Scene edit records:
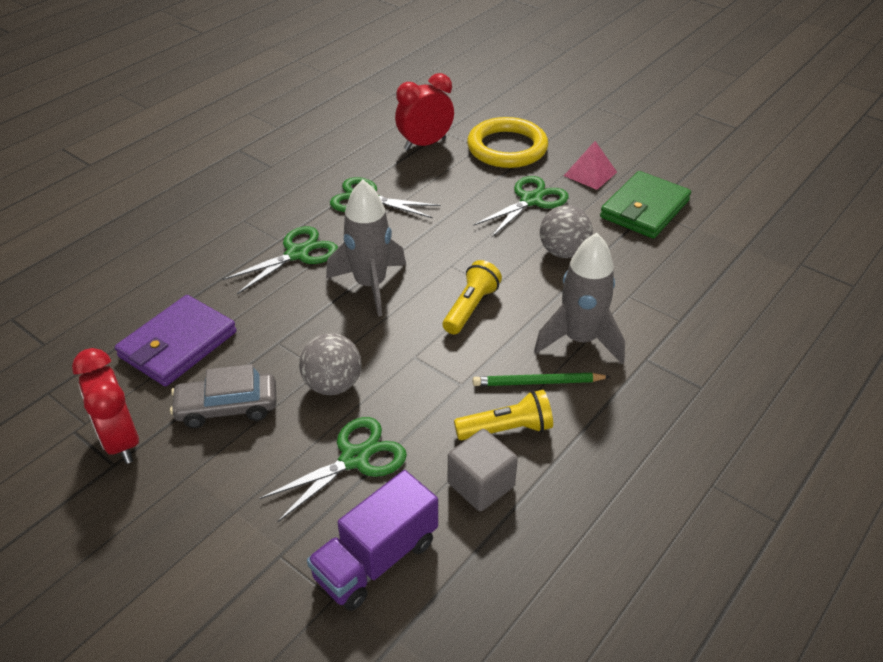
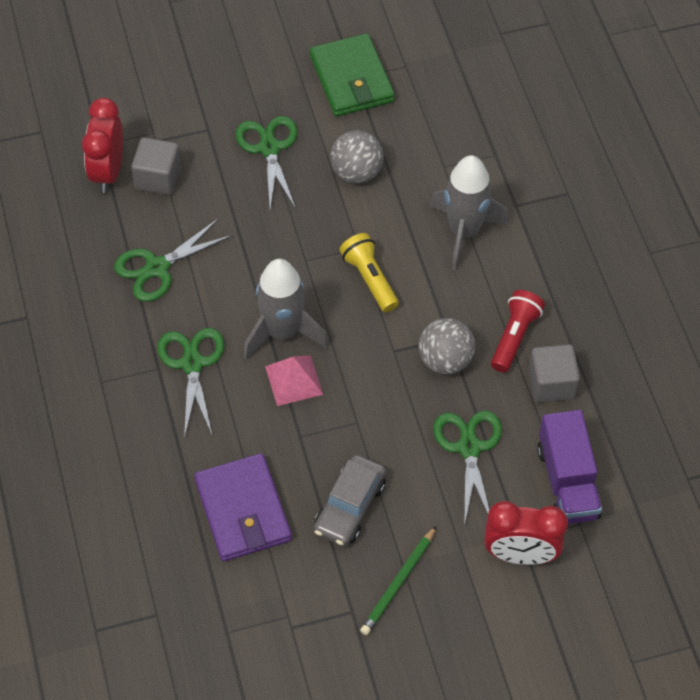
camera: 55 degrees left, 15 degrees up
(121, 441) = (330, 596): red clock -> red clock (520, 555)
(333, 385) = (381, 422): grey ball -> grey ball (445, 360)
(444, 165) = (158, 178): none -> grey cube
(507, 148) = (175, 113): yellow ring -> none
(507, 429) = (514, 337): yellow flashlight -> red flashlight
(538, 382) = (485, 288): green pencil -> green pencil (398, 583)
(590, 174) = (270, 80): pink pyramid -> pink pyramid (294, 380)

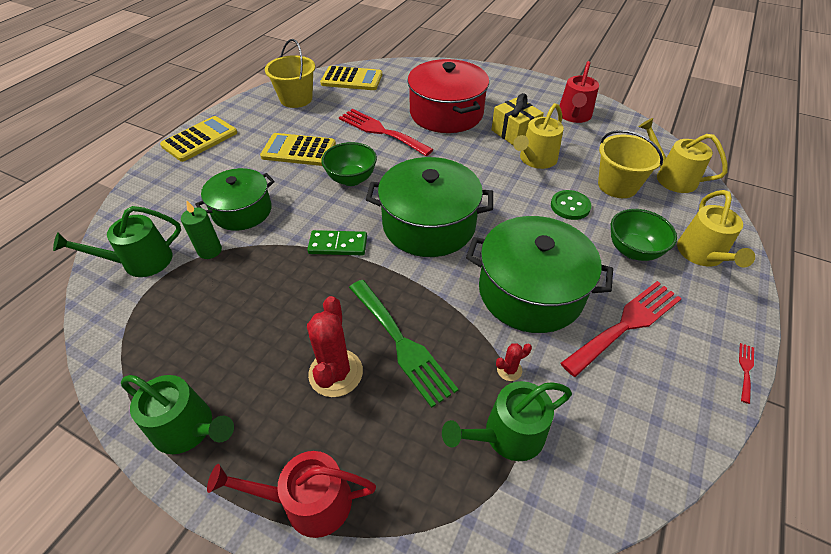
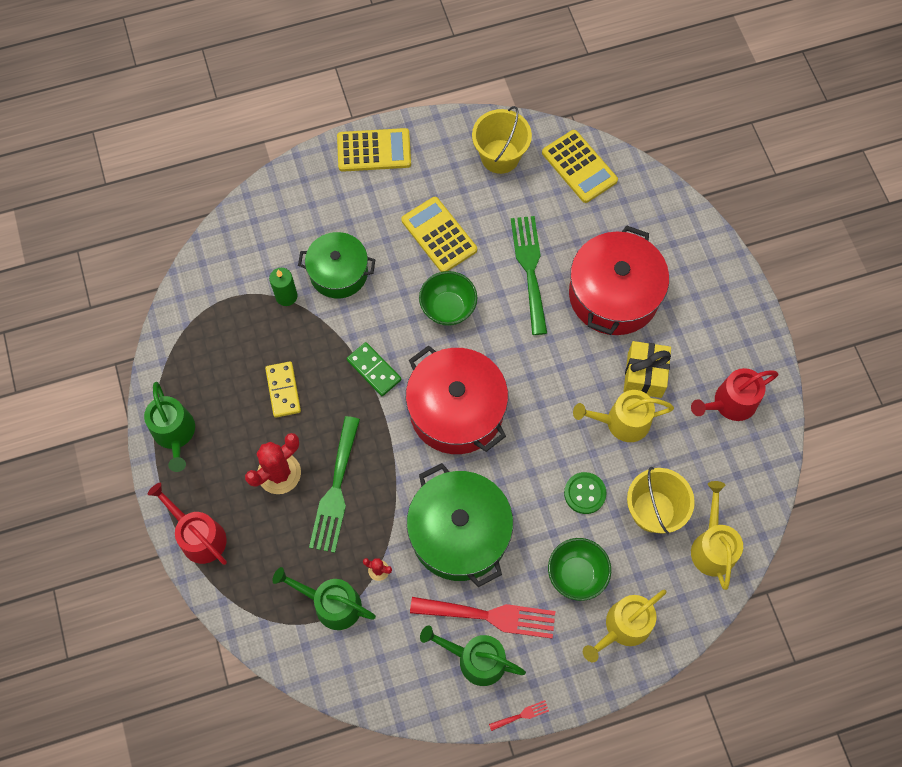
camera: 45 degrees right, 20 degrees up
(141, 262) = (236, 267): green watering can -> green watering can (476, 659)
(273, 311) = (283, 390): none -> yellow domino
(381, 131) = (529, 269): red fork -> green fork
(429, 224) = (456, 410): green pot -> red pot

> [Exercise]:
Match on "degrees" and copy out every line of the entries that contains it.

> [Solution]:
camera: 55 degrees left, 15 degrees up
camera: 45 degrees right, 20 degrees up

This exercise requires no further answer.